BEGIN

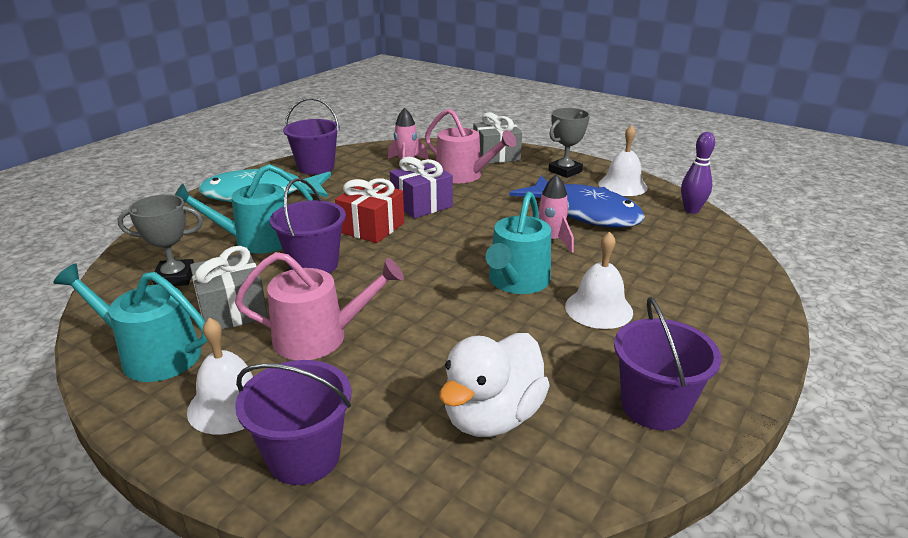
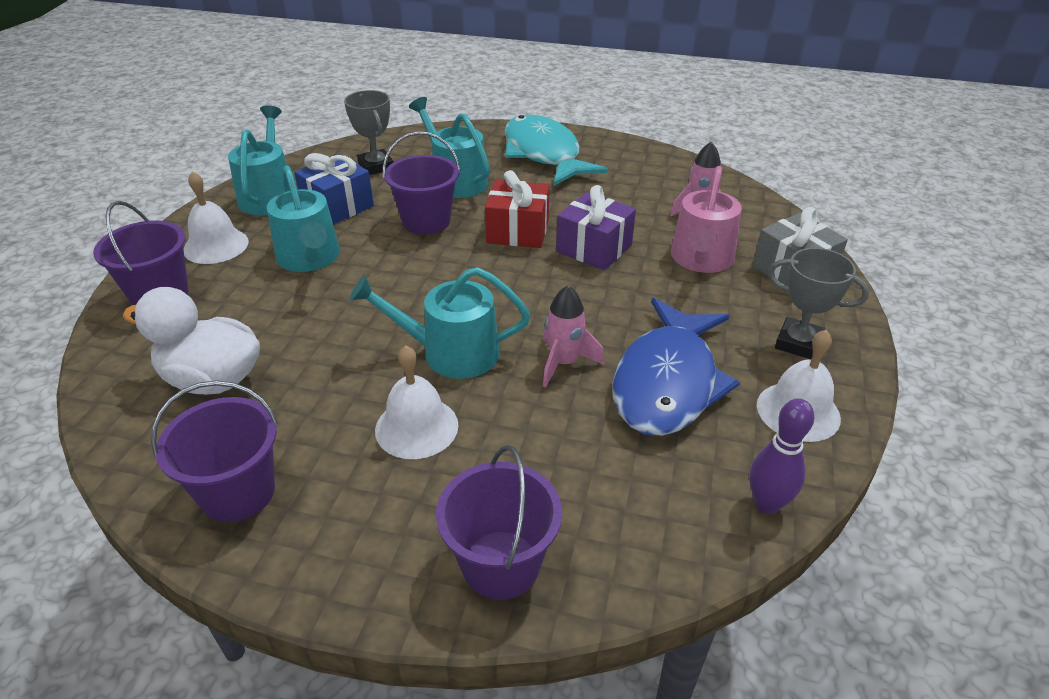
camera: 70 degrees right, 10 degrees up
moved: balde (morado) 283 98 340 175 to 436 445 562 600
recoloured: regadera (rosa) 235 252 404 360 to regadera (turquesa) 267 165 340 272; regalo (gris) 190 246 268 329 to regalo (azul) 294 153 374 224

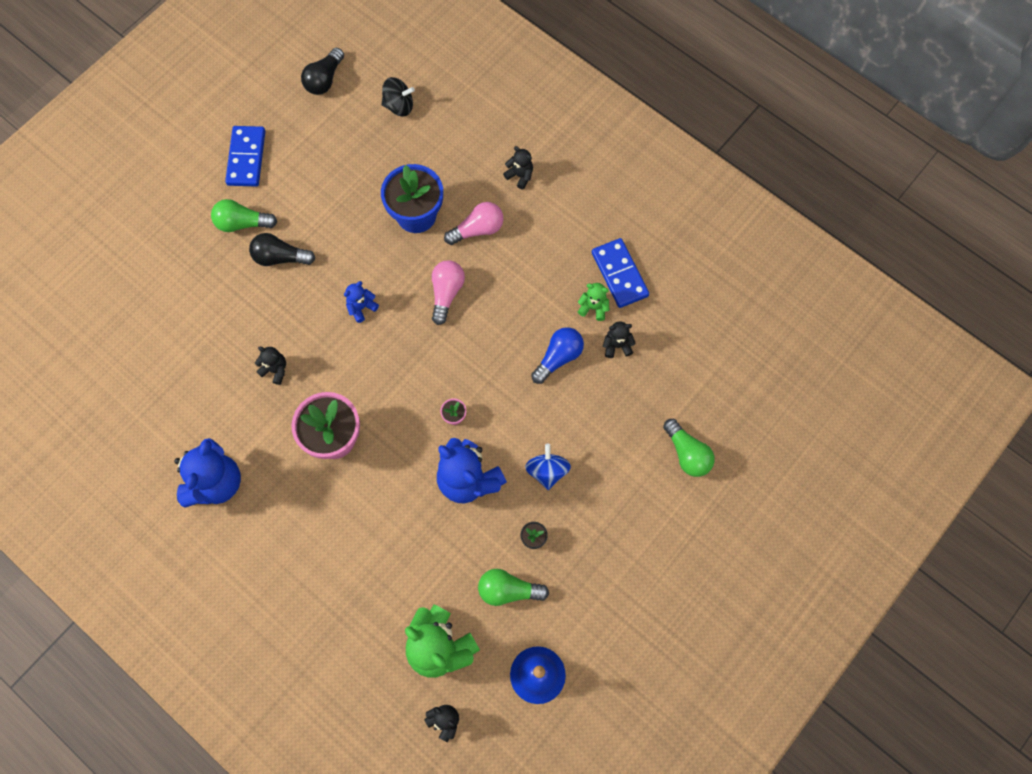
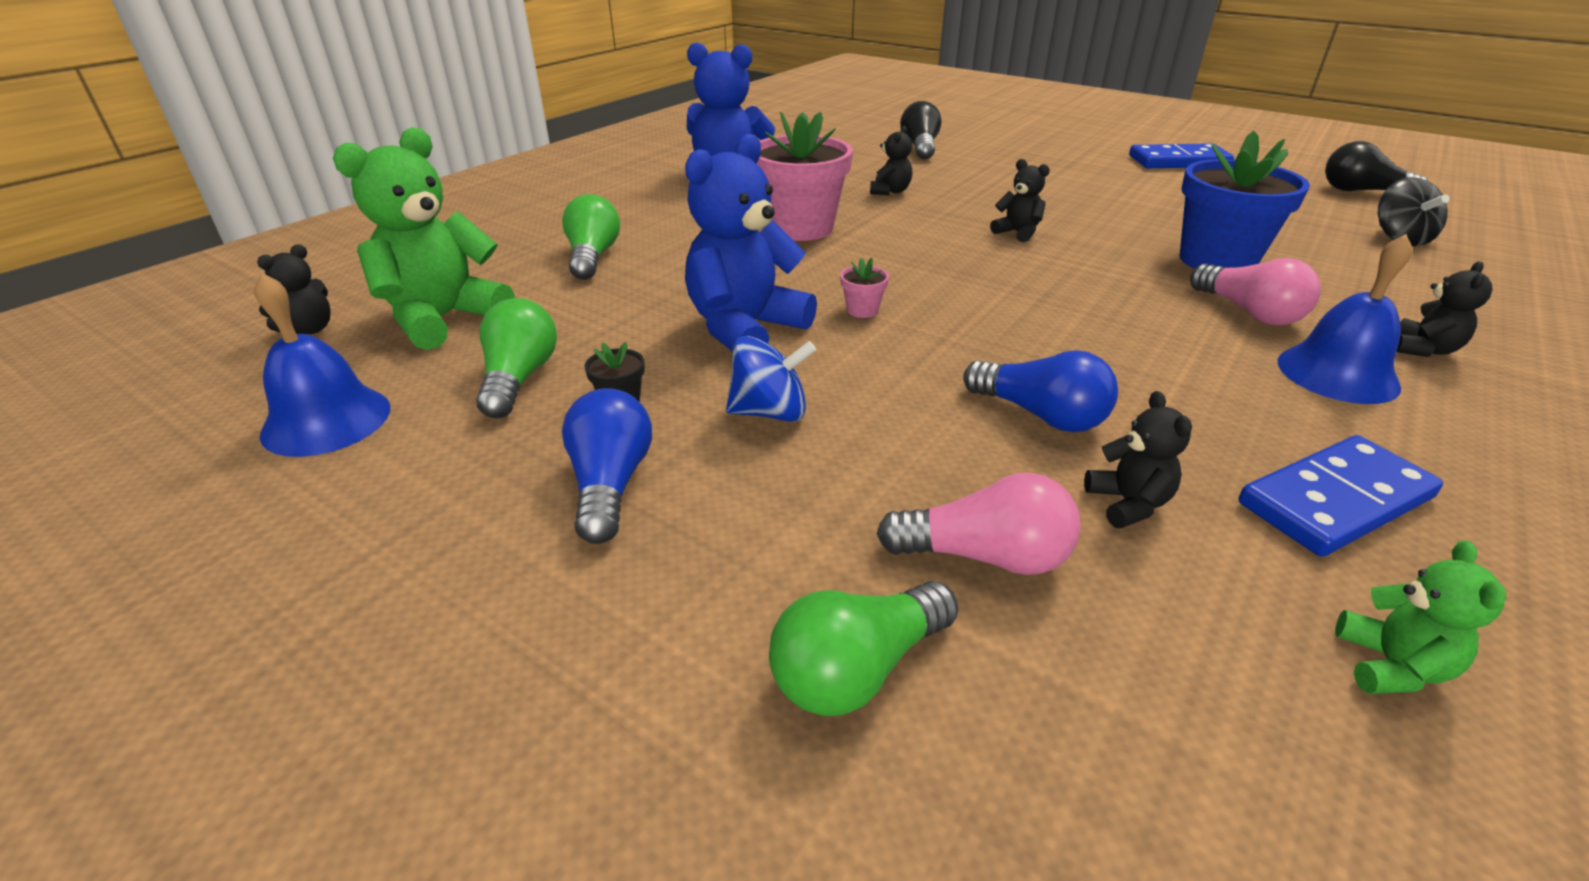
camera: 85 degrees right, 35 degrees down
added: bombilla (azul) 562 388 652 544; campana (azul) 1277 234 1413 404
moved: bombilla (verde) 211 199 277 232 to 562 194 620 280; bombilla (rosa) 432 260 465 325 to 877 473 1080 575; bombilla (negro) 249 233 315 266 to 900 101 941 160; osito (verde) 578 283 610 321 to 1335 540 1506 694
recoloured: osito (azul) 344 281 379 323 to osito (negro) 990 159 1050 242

END

Take the line containing "recoloured: regadera (rosa)" as the first line and the last line of the data above as the final one, and output exactly the lines between them, inclusive, with no pictures.

recoloured: regadera (rosa) 235 252 404 360 to regadera (turquesa) 267 165 340 272; regalo (gris) 190 246 268 329 to regalo (azul) 294 153 374 224

camera: 85 degrees right, 35 degrees down
added: bombilla (azul) 562 388 652 544; campana (azul) 1277 234 1413 404
moved: bombilla (verde) 211 199 277 232 to 562 194 620 280; bombilla (rosa) 432 260 465 325 to 877 473 1080 575; bombilla (negro) 249 233 315 266 to 900 101 941 160; osito (verde) 578 283 610 321 to 1335 540 1506 694
recoloured: osito (azul) 344 281 379 323 to osito (negro) 990 159 1050 242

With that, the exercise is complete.